Material to process ->
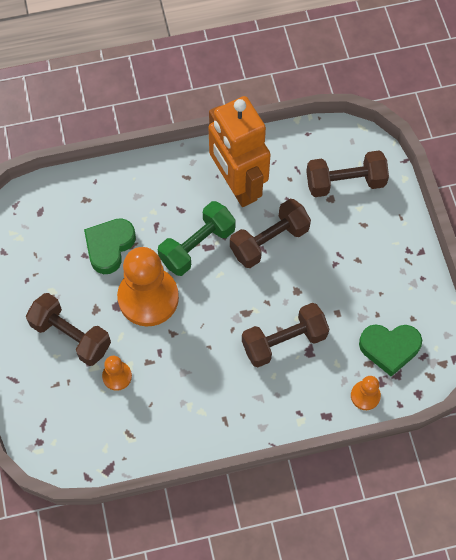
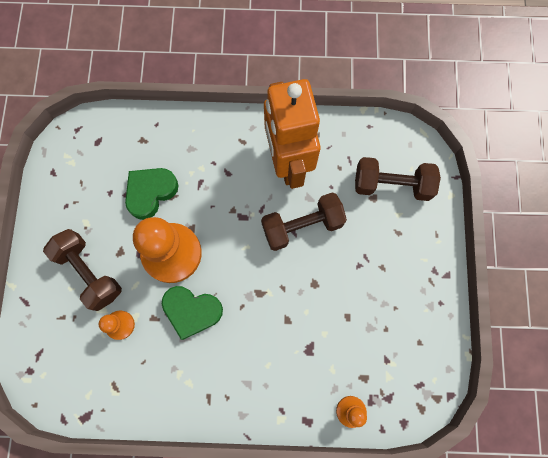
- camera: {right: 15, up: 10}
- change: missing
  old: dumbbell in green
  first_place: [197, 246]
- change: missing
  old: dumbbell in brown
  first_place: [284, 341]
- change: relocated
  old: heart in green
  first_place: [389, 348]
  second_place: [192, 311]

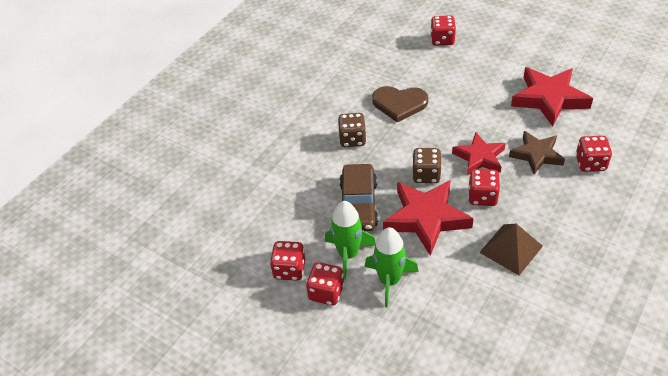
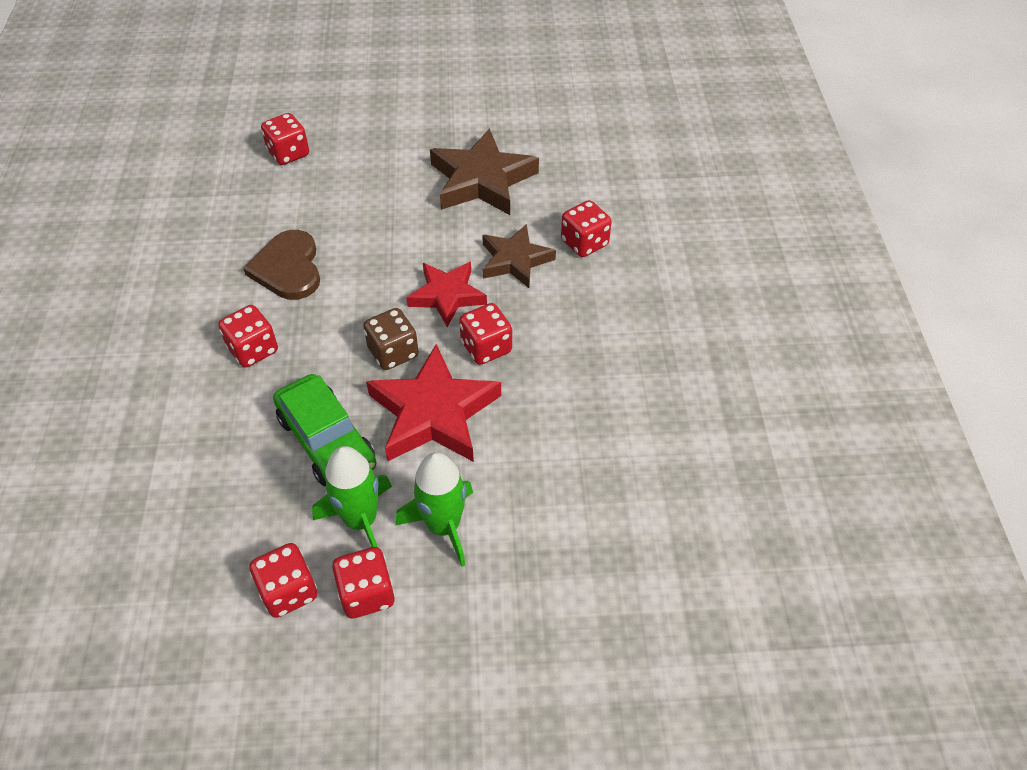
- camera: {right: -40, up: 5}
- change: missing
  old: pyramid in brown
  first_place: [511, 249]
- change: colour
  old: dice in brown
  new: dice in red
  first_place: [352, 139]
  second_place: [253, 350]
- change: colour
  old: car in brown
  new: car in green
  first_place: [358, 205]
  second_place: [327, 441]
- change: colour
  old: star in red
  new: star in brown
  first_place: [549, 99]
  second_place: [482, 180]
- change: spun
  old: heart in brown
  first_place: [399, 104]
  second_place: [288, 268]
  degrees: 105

Task goal ->
Apart from the pictures, every line above must be repeated exactly.

Result of the task ->
- camera: {right: 15, up: 10}
- change: missing
  old: dumbbell in green
  first_place: [197, 246]
- change: missing
  old: dumbbell in brown
  first_place: [284, 341]
- change: relocated
  old: heart in green
  first_place: [389, 348]
  second_place: [192, 311]

- camera: {right: -40, up: 5}
- change: missing
  old: pyramid in brown
  first_place: [511, 249]
- change: colour
  old: dice in brown
  new: dice in red
  first_place: [352, 139]
  second_place: [253, 350]
- change: colour
  old: car in brown
  new: car in green
  first_place: [358, 205]
  second_place: [327, 441]
- change: colour
  old: star in red
  new: star in brown
  first_place: [549, 99]
  second_place: [482, 180]
- change: spun
  old: heart in brown
  first_place: [399, 104]
  second_place: [288, 268]
  degrees: 105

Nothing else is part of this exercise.